Look over the lines below. Report each one that includes the string "switch".
◇ ◇ ◇ ◇ ◇
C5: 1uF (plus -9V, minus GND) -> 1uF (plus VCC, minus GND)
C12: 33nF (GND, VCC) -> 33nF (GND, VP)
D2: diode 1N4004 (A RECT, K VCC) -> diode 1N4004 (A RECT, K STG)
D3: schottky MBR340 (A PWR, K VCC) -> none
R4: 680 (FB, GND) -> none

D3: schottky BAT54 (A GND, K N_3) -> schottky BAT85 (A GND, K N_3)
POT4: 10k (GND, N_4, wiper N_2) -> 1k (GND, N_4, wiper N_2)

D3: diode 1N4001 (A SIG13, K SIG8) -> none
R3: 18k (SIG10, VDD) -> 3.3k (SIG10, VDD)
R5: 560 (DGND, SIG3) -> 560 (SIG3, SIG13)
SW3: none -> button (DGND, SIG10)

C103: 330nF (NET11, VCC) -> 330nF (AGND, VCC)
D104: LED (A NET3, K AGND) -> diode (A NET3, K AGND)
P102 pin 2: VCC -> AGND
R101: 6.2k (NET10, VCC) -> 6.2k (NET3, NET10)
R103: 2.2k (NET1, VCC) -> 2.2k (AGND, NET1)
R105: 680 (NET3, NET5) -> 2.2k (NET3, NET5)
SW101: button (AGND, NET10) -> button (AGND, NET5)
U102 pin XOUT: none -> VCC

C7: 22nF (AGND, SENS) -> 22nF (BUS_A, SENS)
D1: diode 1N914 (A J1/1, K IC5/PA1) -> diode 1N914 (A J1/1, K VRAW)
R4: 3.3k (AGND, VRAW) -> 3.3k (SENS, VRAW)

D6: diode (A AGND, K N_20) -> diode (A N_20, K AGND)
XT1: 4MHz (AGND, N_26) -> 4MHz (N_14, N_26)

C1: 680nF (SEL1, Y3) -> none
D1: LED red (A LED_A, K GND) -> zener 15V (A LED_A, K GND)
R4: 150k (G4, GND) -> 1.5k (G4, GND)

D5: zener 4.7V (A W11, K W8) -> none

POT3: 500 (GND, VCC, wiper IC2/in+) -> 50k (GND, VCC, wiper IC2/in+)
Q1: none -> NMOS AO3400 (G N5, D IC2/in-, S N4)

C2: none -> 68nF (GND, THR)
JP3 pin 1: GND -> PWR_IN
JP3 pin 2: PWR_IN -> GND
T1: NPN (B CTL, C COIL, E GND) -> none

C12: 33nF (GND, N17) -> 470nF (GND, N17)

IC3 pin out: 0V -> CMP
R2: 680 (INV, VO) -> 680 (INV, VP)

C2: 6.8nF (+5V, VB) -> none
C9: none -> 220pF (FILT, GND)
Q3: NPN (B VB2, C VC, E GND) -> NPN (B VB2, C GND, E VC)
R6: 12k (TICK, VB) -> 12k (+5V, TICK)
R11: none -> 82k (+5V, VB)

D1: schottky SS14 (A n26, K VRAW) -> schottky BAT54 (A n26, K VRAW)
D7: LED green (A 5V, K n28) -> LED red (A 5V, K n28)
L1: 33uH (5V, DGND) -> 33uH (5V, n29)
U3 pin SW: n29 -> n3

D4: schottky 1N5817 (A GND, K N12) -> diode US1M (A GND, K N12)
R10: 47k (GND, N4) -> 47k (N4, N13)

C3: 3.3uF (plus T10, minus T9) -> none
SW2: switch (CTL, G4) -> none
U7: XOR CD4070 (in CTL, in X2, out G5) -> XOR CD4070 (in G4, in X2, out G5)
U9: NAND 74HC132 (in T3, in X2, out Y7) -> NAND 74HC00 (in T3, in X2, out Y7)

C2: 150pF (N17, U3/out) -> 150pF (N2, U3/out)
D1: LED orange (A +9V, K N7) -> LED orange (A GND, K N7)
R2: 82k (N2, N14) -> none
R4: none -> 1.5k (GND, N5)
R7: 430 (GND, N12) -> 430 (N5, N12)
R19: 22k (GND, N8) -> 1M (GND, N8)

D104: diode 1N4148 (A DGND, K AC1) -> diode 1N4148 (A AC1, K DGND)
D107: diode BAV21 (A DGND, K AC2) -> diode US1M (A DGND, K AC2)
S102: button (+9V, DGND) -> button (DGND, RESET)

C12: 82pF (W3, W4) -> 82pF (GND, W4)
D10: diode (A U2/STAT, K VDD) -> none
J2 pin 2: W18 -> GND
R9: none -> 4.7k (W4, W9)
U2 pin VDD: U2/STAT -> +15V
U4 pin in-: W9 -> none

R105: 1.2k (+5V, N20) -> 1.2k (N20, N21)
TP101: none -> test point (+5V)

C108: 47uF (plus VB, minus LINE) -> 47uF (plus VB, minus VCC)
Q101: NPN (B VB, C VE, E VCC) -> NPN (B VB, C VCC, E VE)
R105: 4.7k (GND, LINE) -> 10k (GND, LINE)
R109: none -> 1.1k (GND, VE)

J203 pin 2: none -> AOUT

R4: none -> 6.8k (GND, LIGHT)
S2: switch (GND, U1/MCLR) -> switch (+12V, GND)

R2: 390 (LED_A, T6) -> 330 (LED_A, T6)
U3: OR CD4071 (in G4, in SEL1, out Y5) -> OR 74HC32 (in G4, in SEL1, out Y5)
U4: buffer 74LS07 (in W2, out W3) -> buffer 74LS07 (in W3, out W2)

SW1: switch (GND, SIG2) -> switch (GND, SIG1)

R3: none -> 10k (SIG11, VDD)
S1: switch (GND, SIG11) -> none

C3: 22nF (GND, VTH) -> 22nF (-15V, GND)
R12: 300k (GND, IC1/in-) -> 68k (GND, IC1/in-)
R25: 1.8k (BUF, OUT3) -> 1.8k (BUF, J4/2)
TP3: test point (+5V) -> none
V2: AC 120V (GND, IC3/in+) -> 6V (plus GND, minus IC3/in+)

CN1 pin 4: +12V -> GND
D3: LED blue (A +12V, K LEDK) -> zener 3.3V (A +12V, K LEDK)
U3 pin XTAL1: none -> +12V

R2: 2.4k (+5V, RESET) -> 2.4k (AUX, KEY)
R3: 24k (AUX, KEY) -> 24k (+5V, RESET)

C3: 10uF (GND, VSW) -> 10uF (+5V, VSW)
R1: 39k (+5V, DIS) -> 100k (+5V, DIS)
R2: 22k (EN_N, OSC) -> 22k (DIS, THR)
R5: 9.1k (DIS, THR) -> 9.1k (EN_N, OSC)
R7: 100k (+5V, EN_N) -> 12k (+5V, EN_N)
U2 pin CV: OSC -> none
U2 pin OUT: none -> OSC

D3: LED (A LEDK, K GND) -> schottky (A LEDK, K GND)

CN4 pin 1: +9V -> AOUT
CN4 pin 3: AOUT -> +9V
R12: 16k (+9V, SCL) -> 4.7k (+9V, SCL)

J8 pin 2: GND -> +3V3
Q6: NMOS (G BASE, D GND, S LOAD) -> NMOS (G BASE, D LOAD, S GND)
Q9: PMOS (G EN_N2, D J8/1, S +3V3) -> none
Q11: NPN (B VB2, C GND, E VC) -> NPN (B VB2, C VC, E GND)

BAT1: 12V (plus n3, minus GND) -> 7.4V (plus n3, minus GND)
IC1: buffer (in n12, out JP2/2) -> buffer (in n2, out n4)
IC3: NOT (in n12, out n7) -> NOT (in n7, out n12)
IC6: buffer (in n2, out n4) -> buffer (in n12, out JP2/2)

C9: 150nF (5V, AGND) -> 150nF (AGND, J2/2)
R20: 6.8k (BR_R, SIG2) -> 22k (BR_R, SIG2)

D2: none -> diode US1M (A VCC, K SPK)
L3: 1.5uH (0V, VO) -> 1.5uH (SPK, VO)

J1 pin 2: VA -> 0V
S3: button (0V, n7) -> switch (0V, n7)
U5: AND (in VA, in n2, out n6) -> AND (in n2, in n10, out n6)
◇ ◇ ◇ ◇ ◇
### Expected answer
SW2: switch (CTL, G4) -> none
S2: switch (GND, U1/MCLR) -> switch (+12V, GND)
SW1: switch (GND, SIG2) -> switch (GND, SIG1)
S1: switch (GND, SIG11) -> none
S3: button (0V, n7) -> switch (0V, n7)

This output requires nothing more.